[Opening Data provided section]

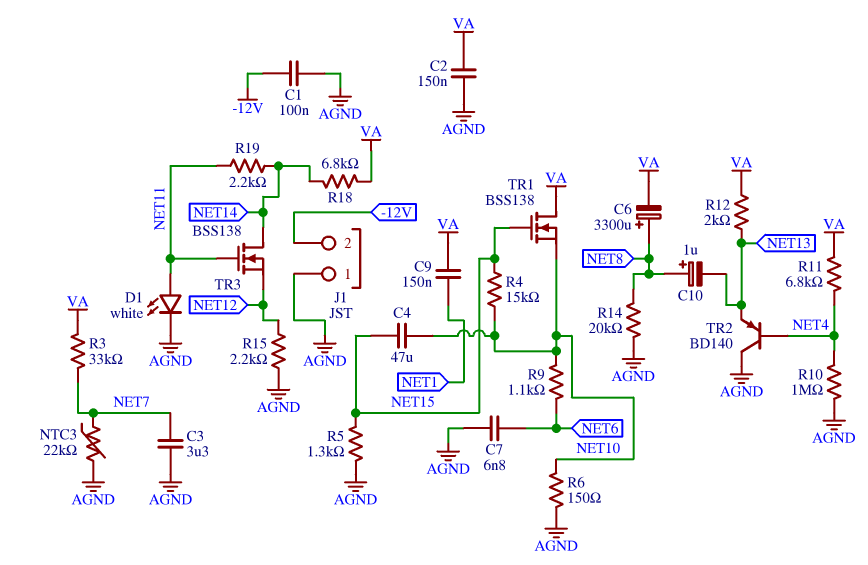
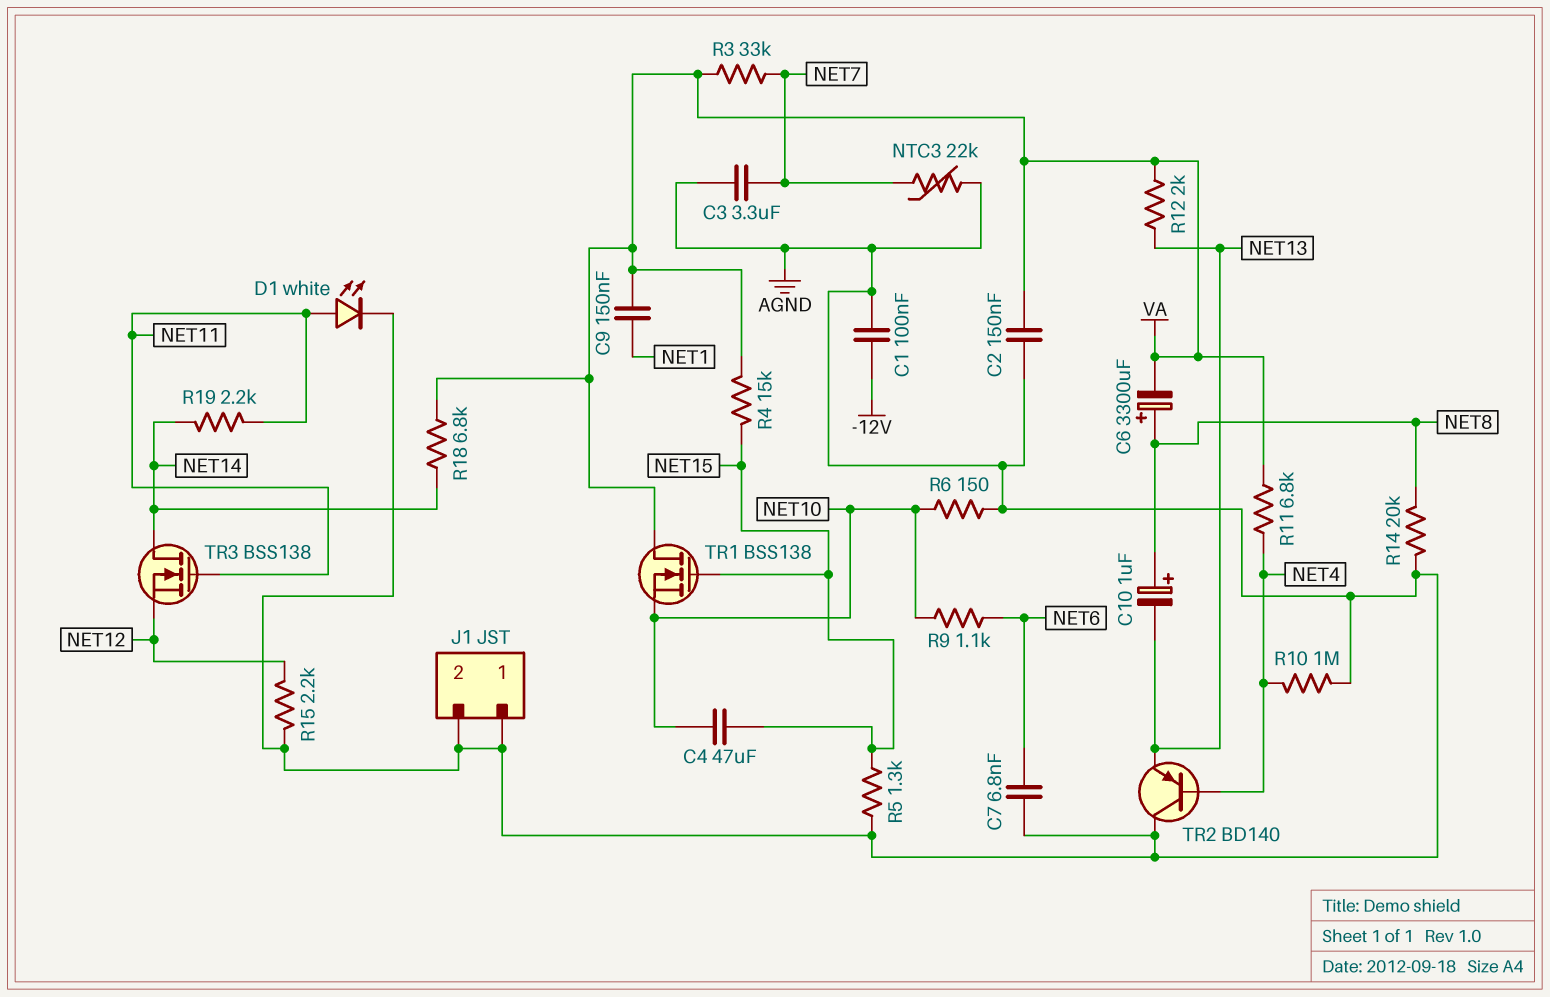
J1 pin 2: -12V -> AGND
R4: 15k (NET10, NET15) -> 15k (NET15, VA)

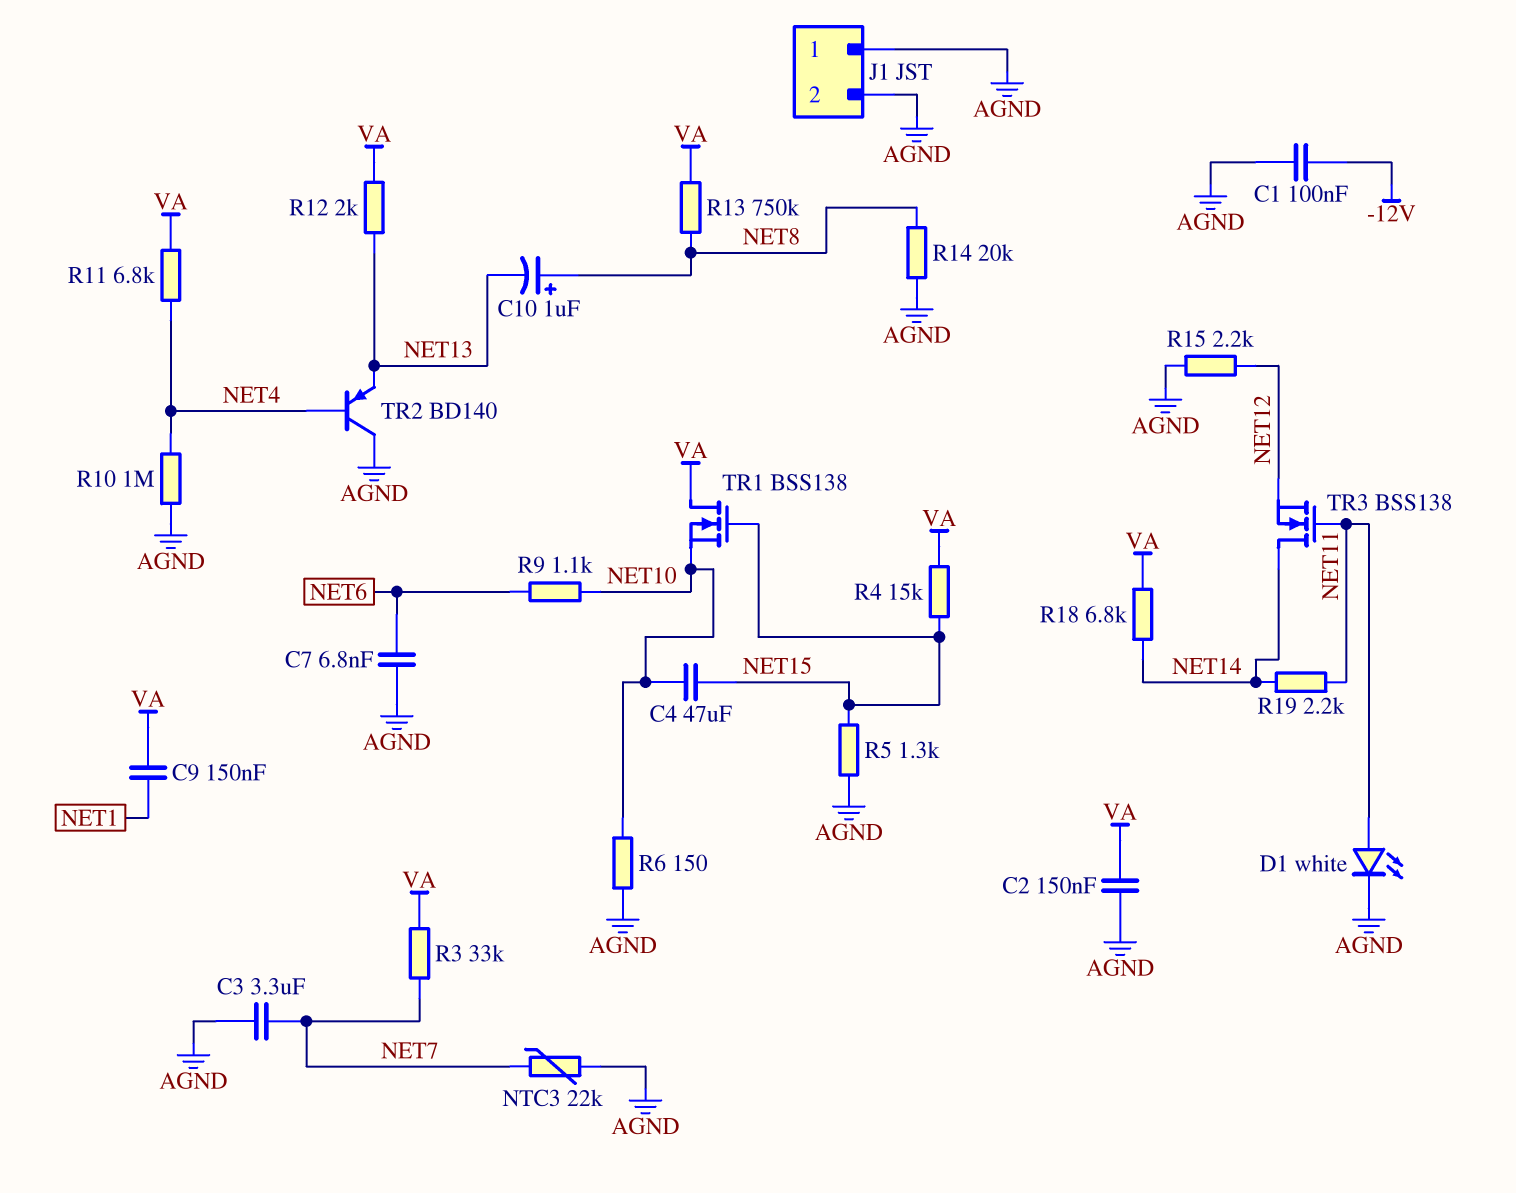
C6: 3300uF (plus NET8, minus VA) -> none
R13: none -> 750k (NET8, VA)

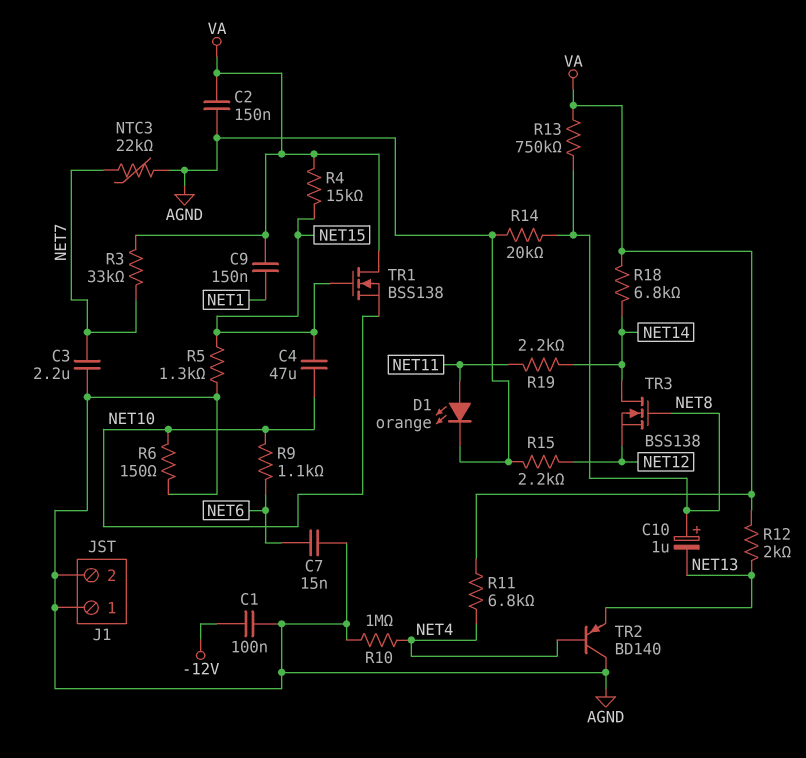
C3: 3.3uF (AGND, NET7) -> 2.2uF (AGND, NET7)
C7: 6.8nF (AGND, NET6) -> 15nF (AGND, NET6)
D1: LED white (A NET11, K AGND) -> LED orange (A NET11, K AGND)
TR3: NMOS BSS138 (G NET11, D NET14, S NET12) -> NMOS BSS138 (G NET8, D NET14, S NET12)

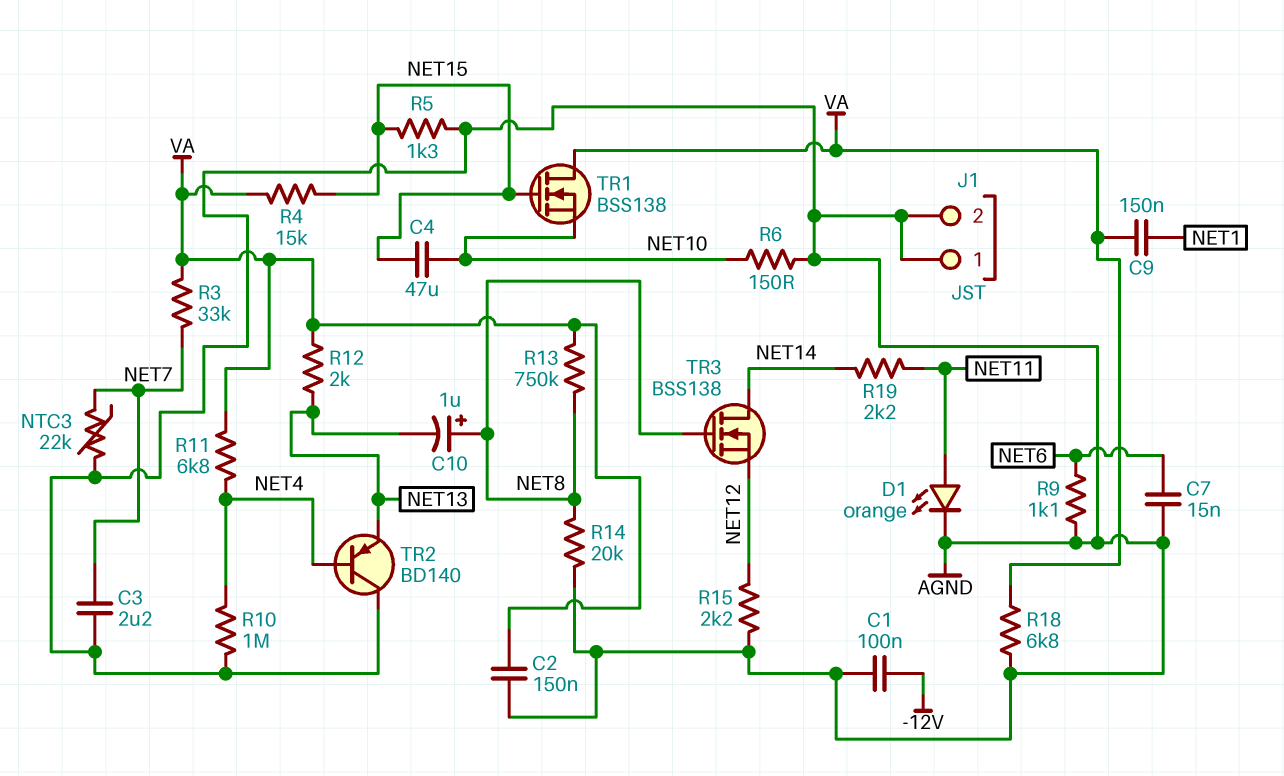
R9: 1.1k (NET6, NET10) -> 1.1k (AGND, NET6)
R18: 6.8k (NET14, VA) -> 6.8k (AGND, VA)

[Closing Data provided section]

Exercise objective -
Line by line, restate the data above exactly as it stands, minus the pictures.

Answer to this exercise -
J1 pin 2: -12V -> AGND
R4: 15k (NET10, NET15) -> 15k (NET15, VA)

C6: 3300uF (plus NET8, minus VA) -> none
R13: none -> 750k (NET8, VA)

C3: 3.3uF (AGND, NET7) -> 2.2uF (AGND, NET7)
C7: 6.8nF (AGND, NET6) -> 15nF (AGND, NET6)
D1: LED white (A NET11, K AGND) -> LED orange (A NET11, K AGND)
TR3: NMOS BSS138 (G NET11, D NET14, S NET12) -> NMOS BSS138 (G NET8, D NET14, S NET12)

R9: 1.1k (NET6, NET10) -> 1.1k (AGND, NET6)
R18: 6.8k (NET14, VA) -> 6.8k (AGND, VA)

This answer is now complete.